Exercise description>
Would you print all of the entries exactly, please, but without their pictures?

[Extracted data entries]
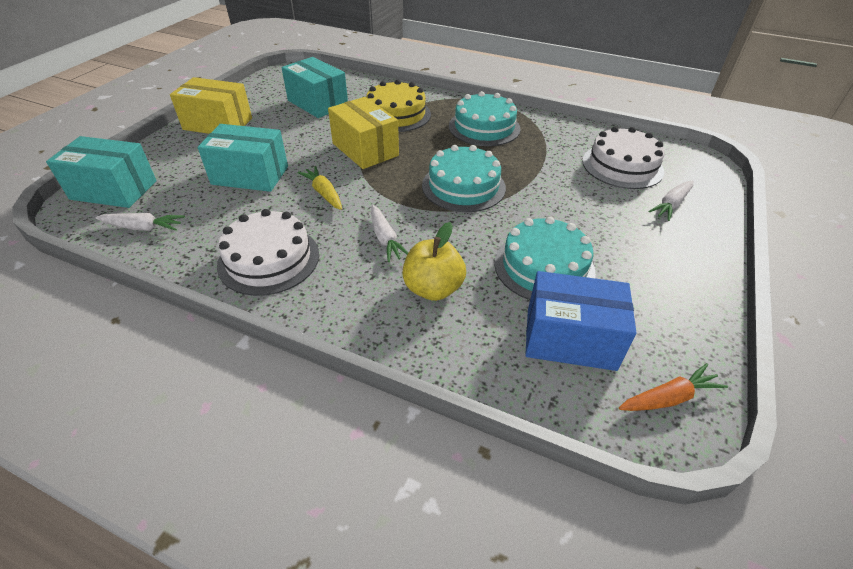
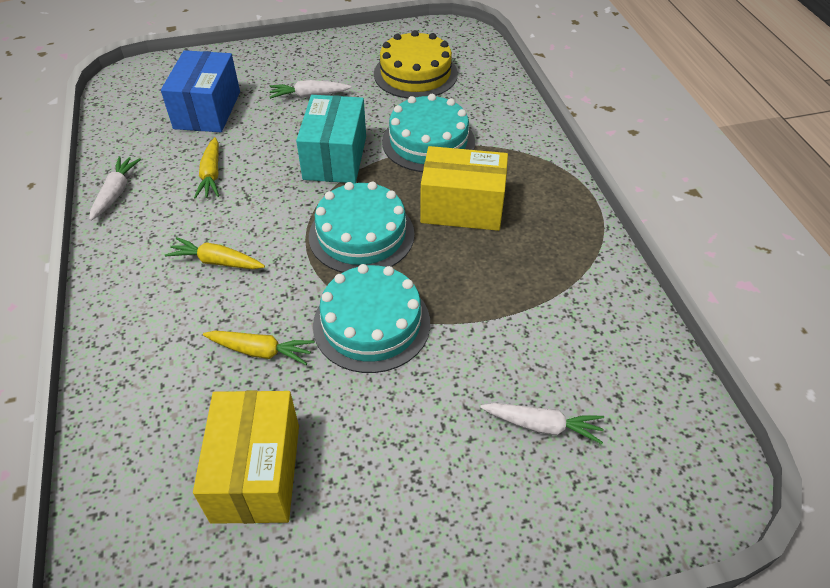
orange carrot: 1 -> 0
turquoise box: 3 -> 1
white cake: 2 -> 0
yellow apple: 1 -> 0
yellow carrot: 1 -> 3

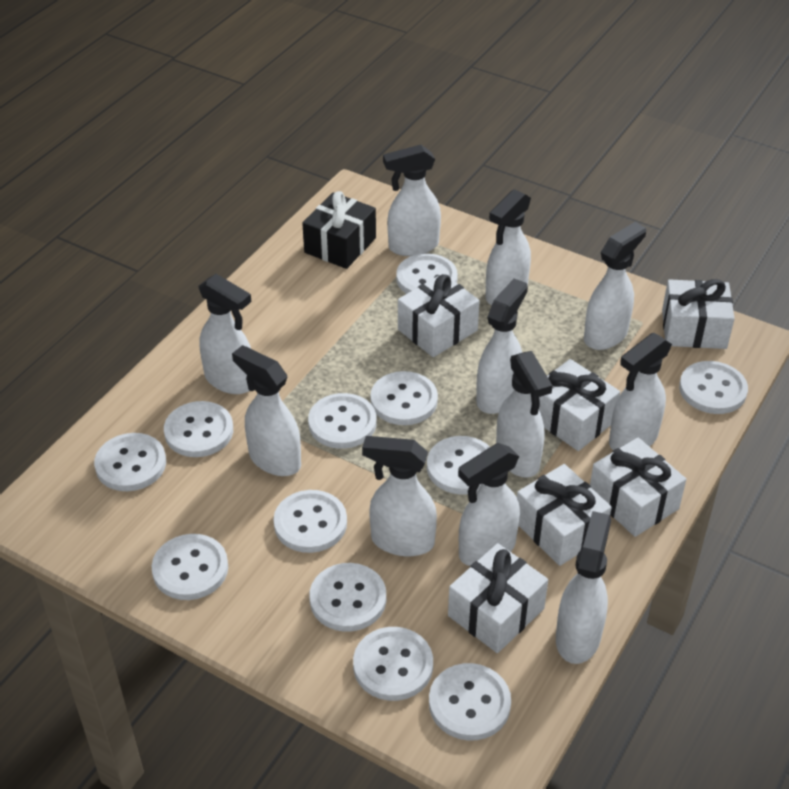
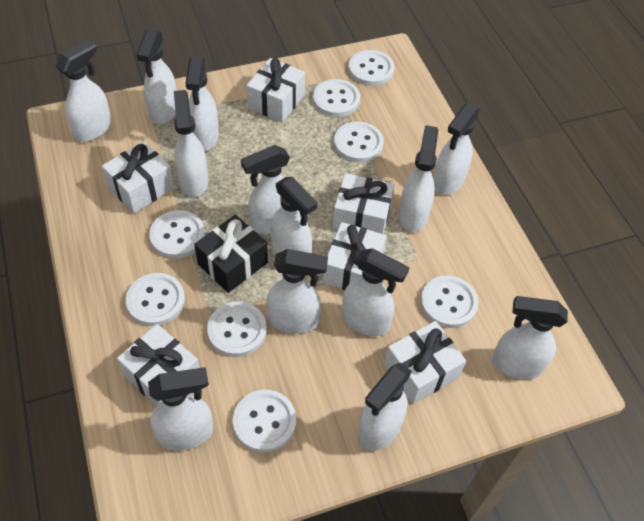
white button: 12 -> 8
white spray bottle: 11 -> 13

Output of the exercise>
orange carrot: 1 -> 0
turquoise box: 3 -> 1
white cake: 2 -> 0
yellow apple: 1 -> 0
yellow carrot: 1 -> 3

white button: 12 -> 8
white spray bottle: 11 -> 13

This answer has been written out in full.